(Extracted information begins)
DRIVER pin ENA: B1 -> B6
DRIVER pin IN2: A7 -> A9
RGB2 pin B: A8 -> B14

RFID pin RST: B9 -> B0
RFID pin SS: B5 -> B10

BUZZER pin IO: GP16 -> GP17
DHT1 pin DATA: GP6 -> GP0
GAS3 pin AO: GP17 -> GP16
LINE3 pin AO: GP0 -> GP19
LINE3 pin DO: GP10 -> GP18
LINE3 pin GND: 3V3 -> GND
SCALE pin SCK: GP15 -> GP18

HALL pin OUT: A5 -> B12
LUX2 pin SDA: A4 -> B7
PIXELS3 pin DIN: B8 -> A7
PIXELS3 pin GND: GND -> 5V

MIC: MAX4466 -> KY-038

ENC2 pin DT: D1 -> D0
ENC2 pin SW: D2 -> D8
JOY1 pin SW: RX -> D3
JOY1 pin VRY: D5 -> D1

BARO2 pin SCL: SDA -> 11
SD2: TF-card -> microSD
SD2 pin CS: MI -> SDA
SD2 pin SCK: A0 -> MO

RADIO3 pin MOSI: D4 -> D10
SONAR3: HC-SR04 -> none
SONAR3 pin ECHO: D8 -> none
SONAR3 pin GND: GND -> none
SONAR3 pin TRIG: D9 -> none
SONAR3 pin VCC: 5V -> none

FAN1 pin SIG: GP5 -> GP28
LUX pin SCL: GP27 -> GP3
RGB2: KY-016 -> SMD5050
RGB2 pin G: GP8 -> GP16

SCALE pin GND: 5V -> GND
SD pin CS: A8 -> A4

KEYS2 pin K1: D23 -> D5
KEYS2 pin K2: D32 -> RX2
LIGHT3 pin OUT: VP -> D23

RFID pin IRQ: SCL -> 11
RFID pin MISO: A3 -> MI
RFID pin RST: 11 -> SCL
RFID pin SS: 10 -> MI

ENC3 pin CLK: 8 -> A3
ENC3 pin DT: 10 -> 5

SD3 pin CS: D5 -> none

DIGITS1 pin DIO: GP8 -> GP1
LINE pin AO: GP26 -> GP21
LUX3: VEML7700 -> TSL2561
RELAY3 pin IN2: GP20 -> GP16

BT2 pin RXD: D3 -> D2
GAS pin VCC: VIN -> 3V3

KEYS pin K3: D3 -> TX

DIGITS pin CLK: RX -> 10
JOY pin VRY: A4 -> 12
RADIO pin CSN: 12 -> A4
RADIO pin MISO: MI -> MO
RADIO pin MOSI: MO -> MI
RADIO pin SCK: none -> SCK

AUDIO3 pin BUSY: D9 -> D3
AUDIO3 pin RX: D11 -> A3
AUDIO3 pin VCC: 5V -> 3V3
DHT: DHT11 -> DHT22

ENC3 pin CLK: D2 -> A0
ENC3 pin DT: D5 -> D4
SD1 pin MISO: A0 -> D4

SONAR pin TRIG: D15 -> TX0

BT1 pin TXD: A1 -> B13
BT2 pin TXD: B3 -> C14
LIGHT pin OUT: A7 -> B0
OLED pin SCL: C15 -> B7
(Extracted information ends)
* **What the task requires**
Leave out every line above except those from the line with "SD pin CS: A8 -> A4" up to and including the line with "KEYS pin K3: D3 -> TX", and copy those exactly.

* **Solution to this exercise**
SD pin CS: A8 -> A4

KEYS2 pin K1: D23 -> D5
KEYS2 pin K2: D32 -> RX2
LIGHT3 pin OUT: VP -> D23

RFID pin IRQ: SCL -> 11
RFID pin MISO: A3 -> MI
RFID pin RST: 11 -> SCL
RFID pin SS: 10 -> MI

ENC3 pin CLK: 8 -> A3
ENC3 pin DT: 10 -> 5

SD3 pin CS: D5 -> none

DIGITS1 pin DIO: GP8 -> GP1
LINE pin AO: GP26 -> GP21
LUX3: VEML7700 -> TSL2561
RELAY3 pin IN2: GP20 -> GP16

BT2 pin RXD: D3 -> D2
GAS pin VCC: VIN -> 3V3

KEYS pin K3: D3 -> TX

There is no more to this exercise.